What the exercise asks ->
Every line of the entries below that includes "DATA" belongs in the answer, copied as written.

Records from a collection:
------
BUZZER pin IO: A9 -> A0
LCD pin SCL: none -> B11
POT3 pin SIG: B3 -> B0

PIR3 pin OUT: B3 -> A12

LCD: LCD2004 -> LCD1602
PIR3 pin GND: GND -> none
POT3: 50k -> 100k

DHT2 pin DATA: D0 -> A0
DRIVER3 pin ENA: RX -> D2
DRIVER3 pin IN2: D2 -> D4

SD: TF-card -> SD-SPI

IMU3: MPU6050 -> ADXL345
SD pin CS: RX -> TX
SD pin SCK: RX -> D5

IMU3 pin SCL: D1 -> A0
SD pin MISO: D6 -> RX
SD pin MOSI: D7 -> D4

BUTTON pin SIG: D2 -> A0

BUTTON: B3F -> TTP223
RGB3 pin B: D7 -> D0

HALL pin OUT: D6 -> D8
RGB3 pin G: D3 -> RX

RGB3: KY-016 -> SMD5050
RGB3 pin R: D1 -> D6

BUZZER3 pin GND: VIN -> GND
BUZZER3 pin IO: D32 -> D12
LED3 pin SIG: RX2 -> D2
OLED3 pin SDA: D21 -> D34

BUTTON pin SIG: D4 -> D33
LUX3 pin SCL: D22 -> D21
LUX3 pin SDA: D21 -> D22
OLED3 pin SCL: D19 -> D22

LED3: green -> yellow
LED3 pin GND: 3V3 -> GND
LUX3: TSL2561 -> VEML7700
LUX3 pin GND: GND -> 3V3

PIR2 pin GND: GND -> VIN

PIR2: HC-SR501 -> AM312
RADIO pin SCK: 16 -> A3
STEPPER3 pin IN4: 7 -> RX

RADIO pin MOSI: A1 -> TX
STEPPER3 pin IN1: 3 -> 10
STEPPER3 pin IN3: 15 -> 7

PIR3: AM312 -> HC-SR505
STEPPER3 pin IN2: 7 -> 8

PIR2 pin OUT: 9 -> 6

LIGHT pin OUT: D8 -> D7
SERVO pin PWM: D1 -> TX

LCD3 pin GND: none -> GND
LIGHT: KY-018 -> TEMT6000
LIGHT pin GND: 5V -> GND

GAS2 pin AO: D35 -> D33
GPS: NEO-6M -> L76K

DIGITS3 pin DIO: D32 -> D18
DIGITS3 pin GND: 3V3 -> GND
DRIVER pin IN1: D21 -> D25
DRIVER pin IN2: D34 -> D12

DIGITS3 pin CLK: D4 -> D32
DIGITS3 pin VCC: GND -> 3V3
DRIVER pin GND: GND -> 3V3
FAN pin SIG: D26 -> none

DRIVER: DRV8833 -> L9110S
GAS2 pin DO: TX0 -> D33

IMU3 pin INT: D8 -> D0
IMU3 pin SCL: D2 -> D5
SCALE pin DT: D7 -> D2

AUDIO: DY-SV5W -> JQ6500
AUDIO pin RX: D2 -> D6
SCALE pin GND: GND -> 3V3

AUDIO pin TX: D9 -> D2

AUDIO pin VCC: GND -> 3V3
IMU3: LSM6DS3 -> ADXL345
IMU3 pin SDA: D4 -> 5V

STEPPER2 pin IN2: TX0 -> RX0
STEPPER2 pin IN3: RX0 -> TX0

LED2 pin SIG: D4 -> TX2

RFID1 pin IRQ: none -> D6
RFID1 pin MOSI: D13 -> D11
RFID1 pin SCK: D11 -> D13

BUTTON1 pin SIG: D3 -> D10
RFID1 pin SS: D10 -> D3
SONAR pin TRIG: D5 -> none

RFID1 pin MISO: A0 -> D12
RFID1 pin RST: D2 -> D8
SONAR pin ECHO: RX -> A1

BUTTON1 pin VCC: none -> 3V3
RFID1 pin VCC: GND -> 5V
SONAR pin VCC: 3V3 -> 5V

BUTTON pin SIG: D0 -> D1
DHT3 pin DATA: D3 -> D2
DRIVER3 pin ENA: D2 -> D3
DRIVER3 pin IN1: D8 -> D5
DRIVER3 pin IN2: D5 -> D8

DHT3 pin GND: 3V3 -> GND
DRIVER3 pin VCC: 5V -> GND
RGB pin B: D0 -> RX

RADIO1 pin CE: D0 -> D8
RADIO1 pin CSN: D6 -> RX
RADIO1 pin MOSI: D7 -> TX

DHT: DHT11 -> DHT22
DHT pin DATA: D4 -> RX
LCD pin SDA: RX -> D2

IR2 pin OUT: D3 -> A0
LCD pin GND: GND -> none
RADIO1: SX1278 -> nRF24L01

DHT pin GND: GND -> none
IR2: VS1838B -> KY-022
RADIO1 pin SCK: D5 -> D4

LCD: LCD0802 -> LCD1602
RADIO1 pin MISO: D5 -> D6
------
Result of this exercise ->
DHT2 pin DATA: D0 -> A0
DHT3 pin DATA: D3 -> D2
DHT pin DATA: D4 -> RX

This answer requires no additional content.